• _Task to complete_
Set down the line that has "gray ellipse at" and each line beneath it, through the last line of the entries, exactly and with no others.

• _Supplied records_
[Start of Attachment]
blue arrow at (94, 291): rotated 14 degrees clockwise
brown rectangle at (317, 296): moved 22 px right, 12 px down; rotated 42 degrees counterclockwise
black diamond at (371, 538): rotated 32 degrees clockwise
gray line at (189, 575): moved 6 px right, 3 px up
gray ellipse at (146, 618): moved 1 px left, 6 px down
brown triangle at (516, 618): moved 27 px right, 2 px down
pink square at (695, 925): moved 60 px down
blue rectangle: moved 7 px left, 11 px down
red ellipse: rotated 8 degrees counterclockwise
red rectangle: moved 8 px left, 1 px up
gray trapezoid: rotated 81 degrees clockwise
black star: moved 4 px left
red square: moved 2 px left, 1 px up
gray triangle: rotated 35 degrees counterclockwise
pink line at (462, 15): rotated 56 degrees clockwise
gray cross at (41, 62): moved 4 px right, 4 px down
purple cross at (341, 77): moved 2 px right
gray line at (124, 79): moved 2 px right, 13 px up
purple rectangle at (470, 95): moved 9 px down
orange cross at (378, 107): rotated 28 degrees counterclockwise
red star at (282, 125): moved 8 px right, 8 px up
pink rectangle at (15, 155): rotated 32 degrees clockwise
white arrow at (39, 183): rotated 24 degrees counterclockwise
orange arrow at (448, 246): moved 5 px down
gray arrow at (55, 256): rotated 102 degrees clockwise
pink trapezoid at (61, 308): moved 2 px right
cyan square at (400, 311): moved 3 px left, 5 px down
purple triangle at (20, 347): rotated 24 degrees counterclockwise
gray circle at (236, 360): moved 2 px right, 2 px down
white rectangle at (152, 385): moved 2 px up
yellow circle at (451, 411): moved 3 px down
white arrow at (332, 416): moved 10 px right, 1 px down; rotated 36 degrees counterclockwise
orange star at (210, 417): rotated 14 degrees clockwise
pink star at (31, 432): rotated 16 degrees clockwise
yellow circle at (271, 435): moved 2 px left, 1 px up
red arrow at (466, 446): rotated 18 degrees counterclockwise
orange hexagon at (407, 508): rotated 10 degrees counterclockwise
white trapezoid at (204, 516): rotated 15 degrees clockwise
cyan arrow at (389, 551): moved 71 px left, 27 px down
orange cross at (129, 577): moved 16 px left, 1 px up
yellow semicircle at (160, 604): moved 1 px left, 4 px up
[End of Attachment]
• _Written response_
gray ellipse at (146, 618): moved 1 px left, 6 px down
brown triangle at (516, 618): moved 27 px right, 2 px down
pink square at (695, 925): moved 60 px down
blue rectangle: moved 7 px left, 11 px down
red ellipse: rotated 8 degrees counterclockwise
red rectangle: moved 8 px left, 1 px up
gray trapezoid: rotated 81 degrees clockwise
black star: moved 4 px left
red square: moved 2 px left, 1 px up
gray triangle: rotated 35 degrees counterclockwise
pink line at (462, 15): rotated 56 degrees clockwise
gray cross at (41, 62): moved 4 px right, 4 px down
purple cross at (341, 77): moved 2 px right
gray line at (124, 79): moved 2 px right, 13 px up
purple rectangle at (470, 95): moved 9 px down
orange cross at (378, 107): rotated 28 degrees counterclockwise
red star at (282, 125): moved 8 px right, 8 px up
pink rectangle at (15, 155): rotated 32 degrees clockwise
white arrow at (39, 183): rotated 24 degrees counterclockwise
orange arrow at (448, 246): moved 5 px down
gray arrow at (55, 256): rotated 102 degrees clockwise
pink trapezoid at (61, 308): moved 2 px right
cyan square at (400, 311): moved 3 px left, 5 px down
purple triangle at (20, 347): rotated 24 degrees counterclockwise
gray circle at (236, 360): moved 2 px right, 2 px down
white rectangle at (152, 385): moved 2 px up
yellow circle at (451, 411): moved 3 px down
white arrow at (332, 416): moved 10 px right, 1 px down; rotated 36 degrees counterclockwise
orange star at (210, 417): rotated 14 degrees clockwise
pink star at (31, 432): rotated 16 degrees clockwise
yellow circle at (271, 435): moved 2 px left, 1 px up
red arrow at (466, 446): rotated 18 degrees counterclockwise
orange hexagon at (407, 508): rotated 10 degrees counterclockwise
white trapezoid at (204, 516): rotated 15 degrees clockwise
cyan arrow at (389, 551): moved 71 px left, 27 px down
orange cross at (129, 577): moved 16 px left, 1 px up
yellow semicircle at (160, 604): moved 1 px left, 4 px up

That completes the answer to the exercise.